• [Exercise details]:
Which lines run from the line with "none -> white plate A1:B1 level 1" through the line with "brown slope B3:B5 level 2 top 3 -> none" in the entries below? Print them exactly, both ends included, and nothing more.

Input data Block Start

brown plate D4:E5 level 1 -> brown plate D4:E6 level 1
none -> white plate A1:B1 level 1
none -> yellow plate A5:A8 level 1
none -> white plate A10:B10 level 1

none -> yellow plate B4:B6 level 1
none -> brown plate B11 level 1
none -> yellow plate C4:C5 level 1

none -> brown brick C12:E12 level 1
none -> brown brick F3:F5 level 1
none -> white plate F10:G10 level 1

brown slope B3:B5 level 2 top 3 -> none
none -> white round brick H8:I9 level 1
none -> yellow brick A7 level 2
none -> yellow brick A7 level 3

Input data Block End
Input data Block Start

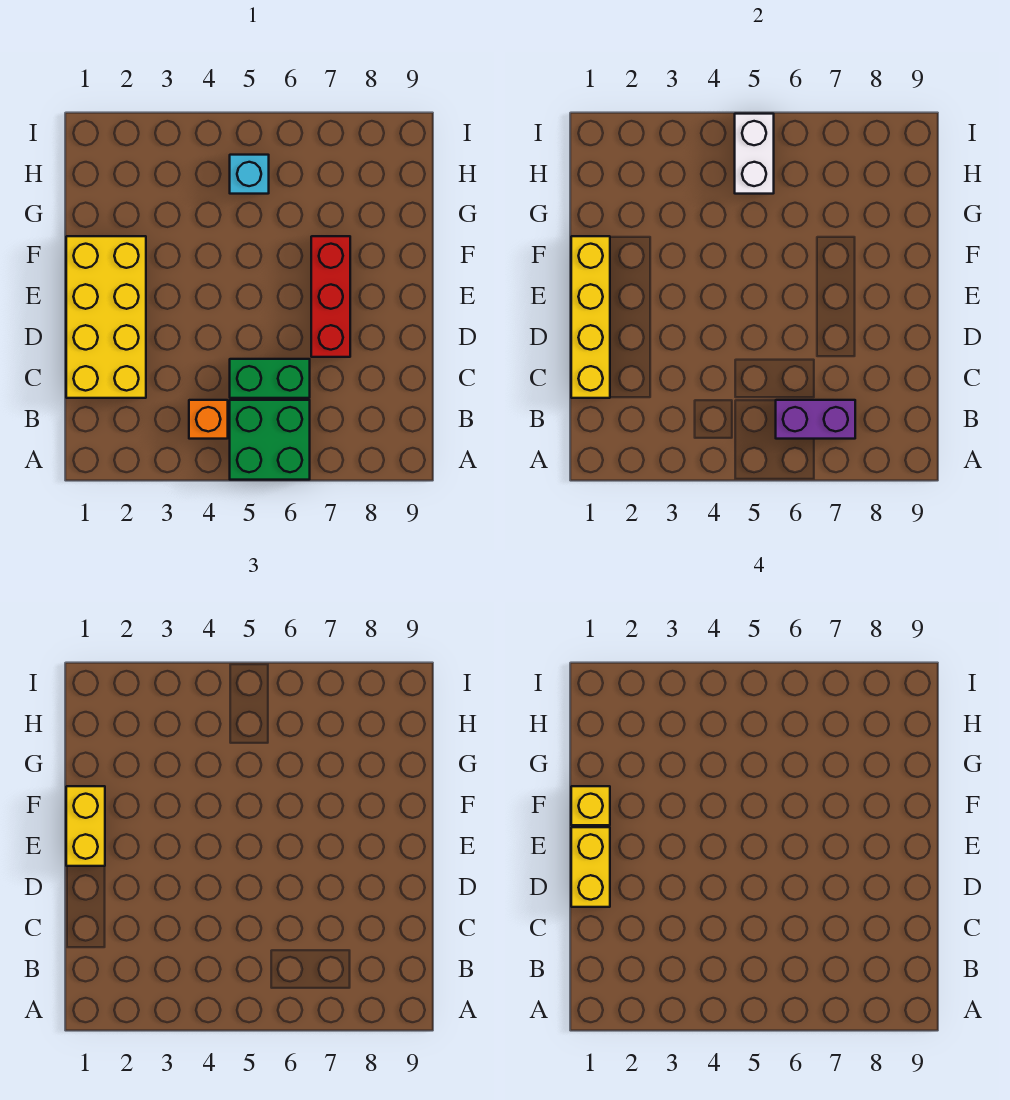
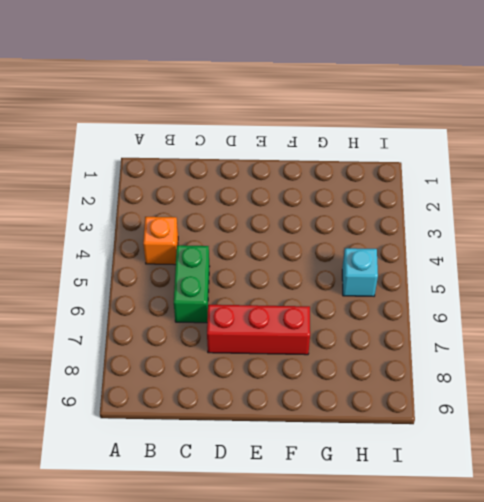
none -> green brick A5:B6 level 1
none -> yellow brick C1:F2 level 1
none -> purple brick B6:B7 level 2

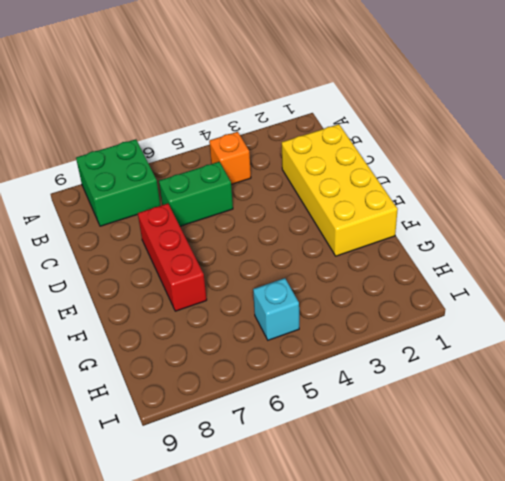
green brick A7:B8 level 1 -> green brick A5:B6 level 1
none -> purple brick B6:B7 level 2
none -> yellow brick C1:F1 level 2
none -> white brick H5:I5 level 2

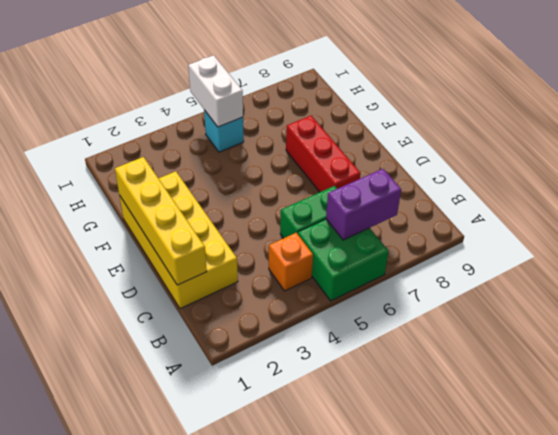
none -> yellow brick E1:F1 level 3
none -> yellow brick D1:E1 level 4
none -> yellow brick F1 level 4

Input data Block End
Input data Block Start

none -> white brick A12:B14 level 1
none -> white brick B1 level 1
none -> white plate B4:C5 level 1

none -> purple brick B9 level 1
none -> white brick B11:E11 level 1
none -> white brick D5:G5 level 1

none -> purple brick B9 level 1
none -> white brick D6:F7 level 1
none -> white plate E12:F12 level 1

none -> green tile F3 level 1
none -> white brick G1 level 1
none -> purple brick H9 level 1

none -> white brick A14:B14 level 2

Input data Block End

• [Solution to this exercise]:
none -> white plate A1:B1 level 1
none -> yellow plate A5:A8 level 1
none -> white plate A10:B10 level 1

none -> yellow plate B4:B6 level 1
none -> brown plate B11 level 1
none -> yellow plate C4:C5 level 1

none -> brown brick C12:E12 level 1
none -> brown brick F3:F5 level 1
none -> white plate F10:G10 level 1

brown slope B3:B5 level 2 top 3 -> none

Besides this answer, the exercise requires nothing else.